TO DO: What is needed is every line of the data that includes the word "road". Please copy each one.

LISTED RECORDS:
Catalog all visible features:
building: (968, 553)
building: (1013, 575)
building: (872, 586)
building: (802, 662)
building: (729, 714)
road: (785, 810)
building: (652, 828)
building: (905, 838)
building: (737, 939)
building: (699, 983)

==

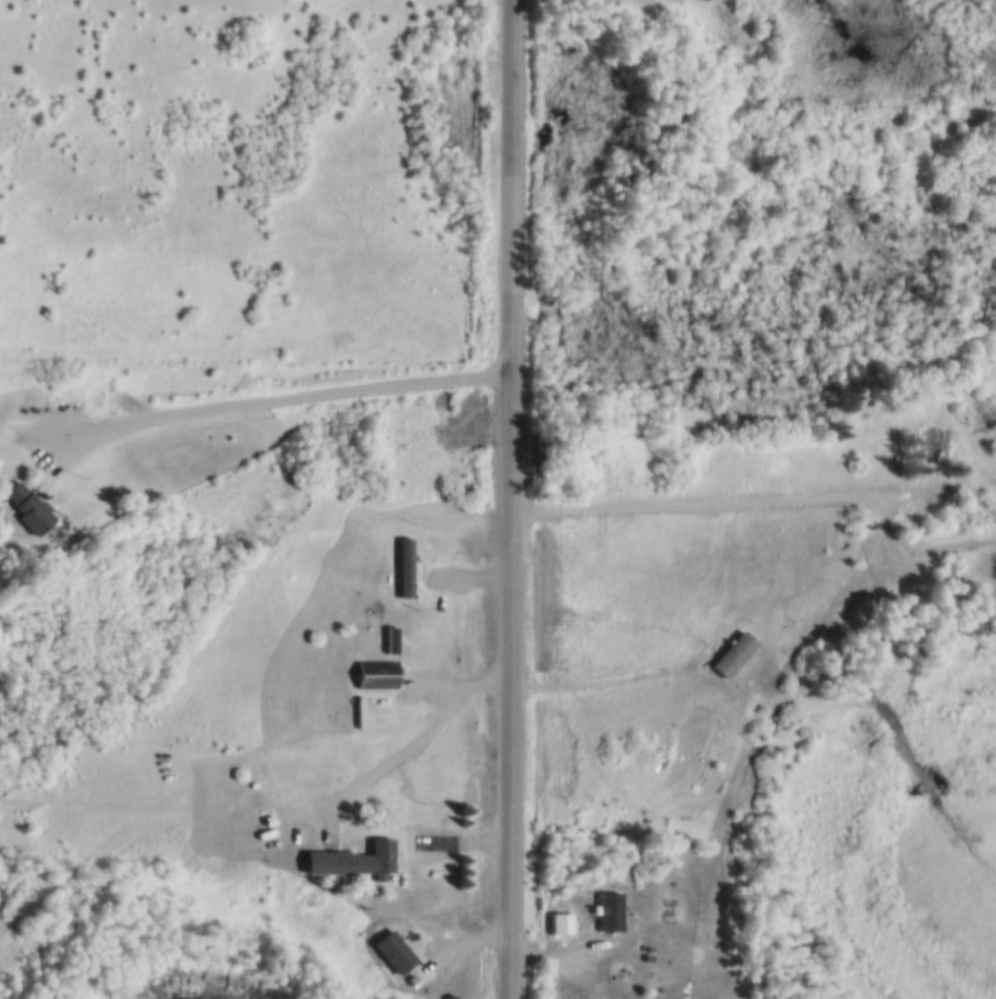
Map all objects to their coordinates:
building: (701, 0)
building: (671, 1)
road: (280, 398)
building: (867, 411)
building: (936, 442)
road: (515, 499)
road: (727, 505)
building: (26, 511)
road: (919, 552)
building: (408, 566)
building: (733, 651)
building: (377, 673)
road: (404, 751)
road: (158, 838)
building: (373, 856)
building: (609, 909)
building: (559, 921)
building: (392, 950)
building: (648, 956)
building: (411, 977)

ANSWER TO THE PROBLEM:
road: (785, 810)
road: (280, 398)
road: (515, 499)
road: (727, 505)
road: (919, 552)
road: (404, 751)
road: (158, 838)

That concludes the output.